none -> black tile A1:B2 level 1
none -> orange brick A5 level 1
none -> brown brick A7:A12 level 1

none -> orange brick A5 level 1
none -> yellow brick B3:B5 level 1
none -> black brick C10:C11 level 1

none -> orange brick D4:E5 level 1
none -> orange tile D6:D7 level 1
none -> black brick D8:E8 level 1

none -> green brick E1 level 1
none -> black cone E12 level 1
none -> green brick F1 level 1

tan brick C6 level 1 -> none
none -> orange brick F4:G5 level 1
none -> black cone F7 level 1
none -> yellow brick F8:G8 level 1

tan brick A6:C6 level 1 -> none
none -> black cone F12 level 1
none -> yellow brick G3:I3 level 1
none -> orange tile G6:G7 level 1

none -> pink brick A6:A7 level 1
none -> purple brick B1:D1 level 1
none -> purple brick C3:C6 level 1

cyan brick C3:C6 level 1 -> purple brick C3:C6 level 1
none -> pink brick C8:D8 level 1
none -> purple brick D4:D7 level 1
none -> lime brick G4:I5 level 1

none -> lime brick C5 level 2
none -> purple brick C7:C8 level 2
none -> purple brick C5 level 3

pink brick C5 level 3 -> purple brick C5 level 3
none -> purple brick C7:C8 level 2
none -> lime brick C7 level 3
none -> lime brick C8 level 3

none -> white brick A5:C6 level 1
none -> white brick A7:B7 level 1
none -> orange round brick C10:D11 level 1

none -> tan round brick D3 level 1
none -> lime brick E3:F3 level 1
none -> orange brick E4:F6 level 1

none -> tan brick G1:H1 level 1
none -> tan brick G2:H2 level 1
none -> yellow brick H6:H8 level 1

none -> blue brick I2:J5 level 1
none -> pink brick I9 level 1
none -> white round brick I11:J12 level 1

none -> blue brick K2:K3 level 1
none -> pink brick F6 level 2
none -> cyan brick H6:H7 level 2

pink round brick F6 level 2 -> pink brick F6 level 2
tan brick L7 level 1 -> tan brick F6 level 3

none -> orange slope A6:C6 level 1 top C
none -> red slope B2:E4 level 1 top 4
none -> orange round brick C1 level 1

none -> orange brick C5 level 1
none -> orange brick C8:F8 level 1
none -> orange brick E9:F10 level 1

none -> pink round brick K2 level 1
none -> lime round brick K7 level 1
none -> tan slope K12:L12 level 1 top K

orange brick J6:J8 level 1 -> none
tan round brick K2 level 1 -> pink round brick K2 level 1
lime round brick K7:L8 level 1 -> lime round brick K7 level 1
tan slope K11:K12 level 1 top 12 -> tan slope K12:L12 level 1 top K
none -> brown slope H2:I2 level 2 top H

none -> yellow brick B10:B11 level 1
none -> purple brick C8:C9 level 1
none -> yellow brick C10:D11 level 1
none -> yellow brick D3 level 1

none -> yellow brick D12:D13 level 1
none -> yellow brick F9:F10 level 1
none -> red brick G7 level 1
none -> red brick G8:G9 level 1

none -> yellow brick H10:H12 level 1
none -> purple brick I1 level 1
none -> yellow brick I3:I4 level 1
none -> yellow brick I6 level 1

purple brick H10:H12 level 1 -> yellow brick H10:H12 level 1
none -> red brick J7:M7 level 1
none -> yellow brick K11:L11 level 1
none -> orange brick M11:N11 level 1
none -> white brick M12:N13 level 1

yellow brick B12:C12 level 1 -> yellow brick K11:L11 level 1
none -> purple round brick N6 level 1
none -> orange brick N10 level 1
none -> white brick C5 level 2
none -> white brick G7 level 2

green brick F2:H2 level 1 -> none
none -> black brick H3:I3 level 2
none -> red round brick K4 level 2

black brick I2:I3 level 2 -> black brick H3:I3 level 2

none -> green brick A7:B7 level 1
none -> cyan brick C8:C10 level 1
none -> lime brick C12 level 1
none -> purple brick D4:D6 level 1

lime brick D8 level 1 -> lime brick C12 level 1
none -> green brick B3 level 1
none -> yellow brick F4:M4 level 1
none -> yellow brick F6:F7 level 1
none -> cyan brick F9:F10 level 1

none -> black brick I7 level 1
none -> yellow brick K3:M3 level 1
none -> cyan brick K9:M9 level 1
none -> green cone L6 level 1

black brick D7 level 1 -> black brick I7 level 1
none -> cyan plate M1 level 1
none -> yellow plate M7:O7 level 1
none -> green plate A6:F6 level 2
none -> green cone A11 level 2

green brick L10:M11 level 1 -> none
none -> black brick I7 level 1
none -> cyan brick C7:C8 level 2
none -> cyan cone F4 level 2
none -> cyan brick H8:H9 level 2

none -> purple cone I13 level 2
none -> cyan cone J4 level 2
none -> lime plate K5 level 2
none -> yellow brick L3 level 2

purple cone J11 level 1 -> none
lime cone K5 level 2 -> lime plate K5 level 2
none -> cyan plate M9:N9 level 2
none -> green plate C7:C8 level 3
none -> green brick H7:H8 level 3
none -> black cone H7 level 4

#### [TASK]
Reproduce, character for character, only the lines of the preceding data that start at the line with "none -> lime brick C5 level 2" and end at the line with "none -> lime round brick K7 level 1", both included.

#### [EXERCISE SOLUTION]
none -> lime brick C5 level 2
none -> purple brick C7:C8 level 2
none -> purple brick C5 level 3

pink brick C5 level 3 -> purple brick C5 level 3
none -> purple brick C7:C8 level 2
none -> lime brick C7 level 3
none -> lime brick C8 level 3

none -> white brick A5:C6 level 1
none -> white brick A7:B7 level 1
none -> orange round brick C10:D11 level 1

none -> tan round brick D3 level 1
none -> lime brick E3:F3 level 1
none -> orange brick E4:F6 level 1

none -> tan brick G1:H1 level 1
none -> tan brick G2:H2 level 1
none -> yellow brick H6:H8 level 1

none -> blue brick I2:J5 level 1
none -> pink brick I9 level 1
none -> white round brick I11:J12 level 1

none -> blue brick K2:K3 level 1
none -> pink brick F6 level 2
none -> cyan brick H6:H7 level 2

pink round brick F6 level 2 -> pink brick F6 level 2
tan brick L7 level 1 -> tan brick F6 level 3

none -> orange slope A6:C6 level 1 top C
none -> red slope B2:E4 level 1 top 4
none -> orange round brick C1 level 1

none -> orange brick C5 level 1
none -> orange brick C8:F8 level 1
none -> orange brick E9:F10 level 1

none -> pink round brick K2 level 1
none -> lime round brick K7 level 1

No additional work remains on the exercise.